◆ ASSIGNED TASK
For the word "dice", count the lines of the data that include it and give only the total.

◆ Data items
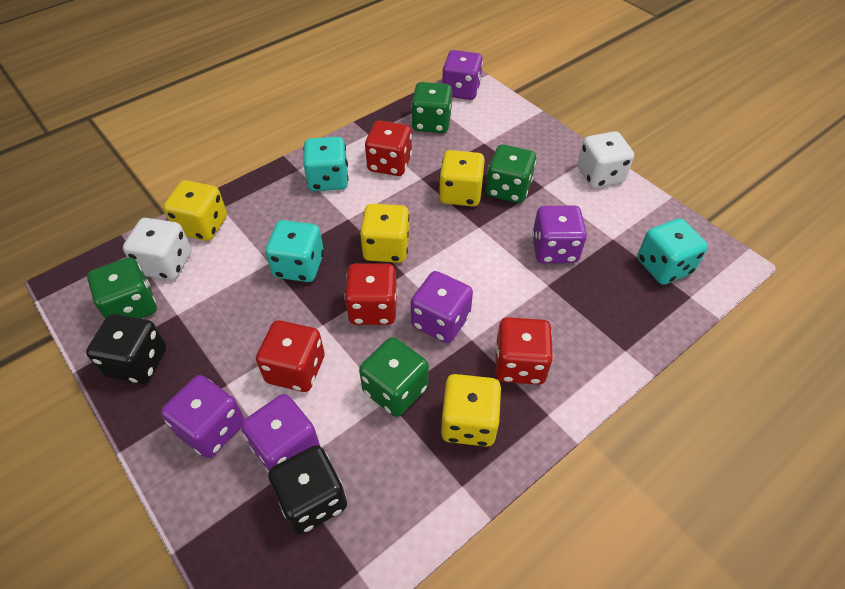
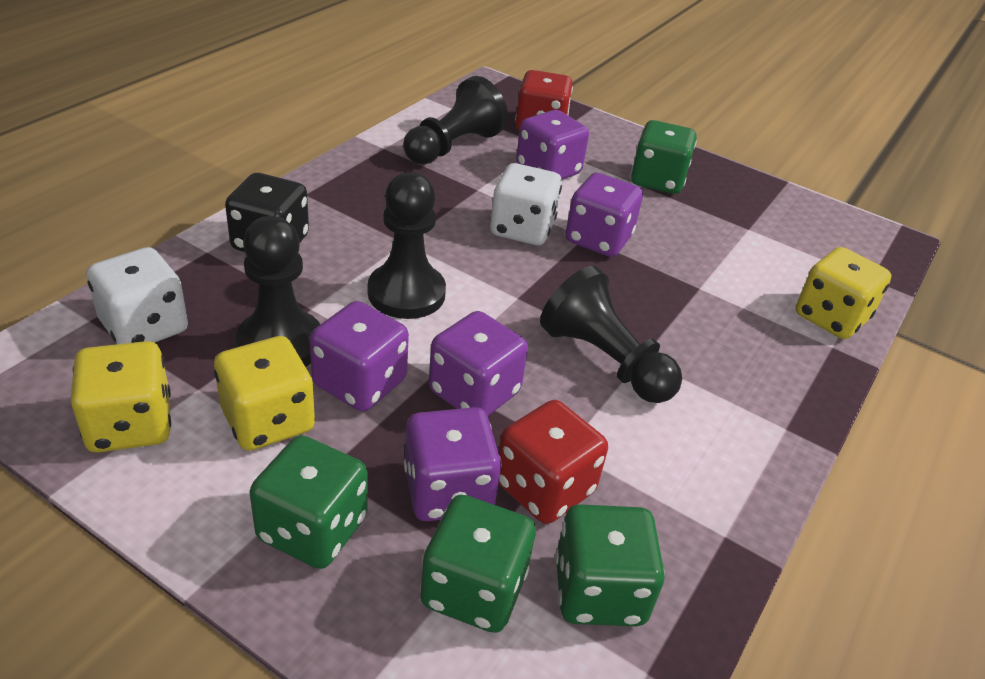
black dice: 2 -> 1
black pawn: 0 -> 4
red dice: 4 -> 2
turquoise dice: 3 -> 0
yellow dice: 4 -> 3

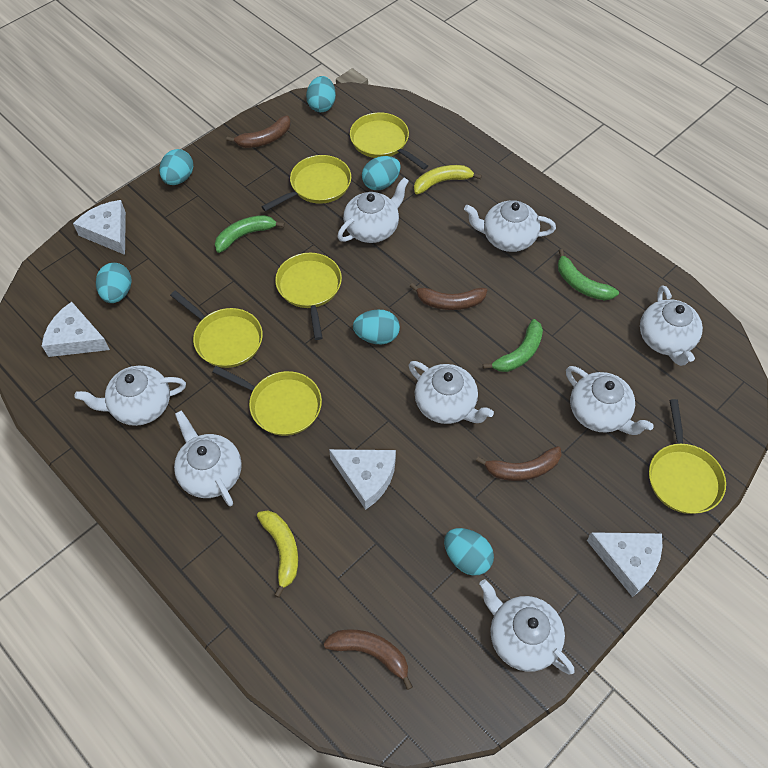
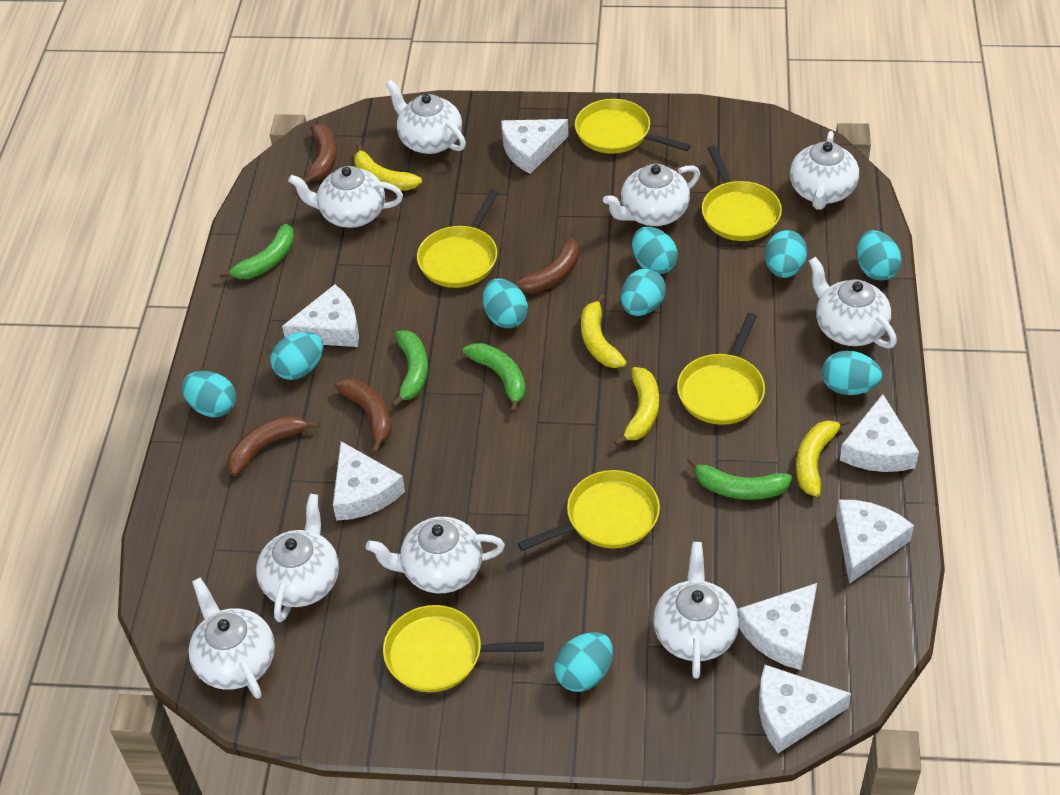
green banana: 3 -> 4
turquoise egg: 6 -> 9
white cheese: 4 -> 7
white teapot: 8 -> 9
yellow banana: 2 -> 4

◆ RESULT
4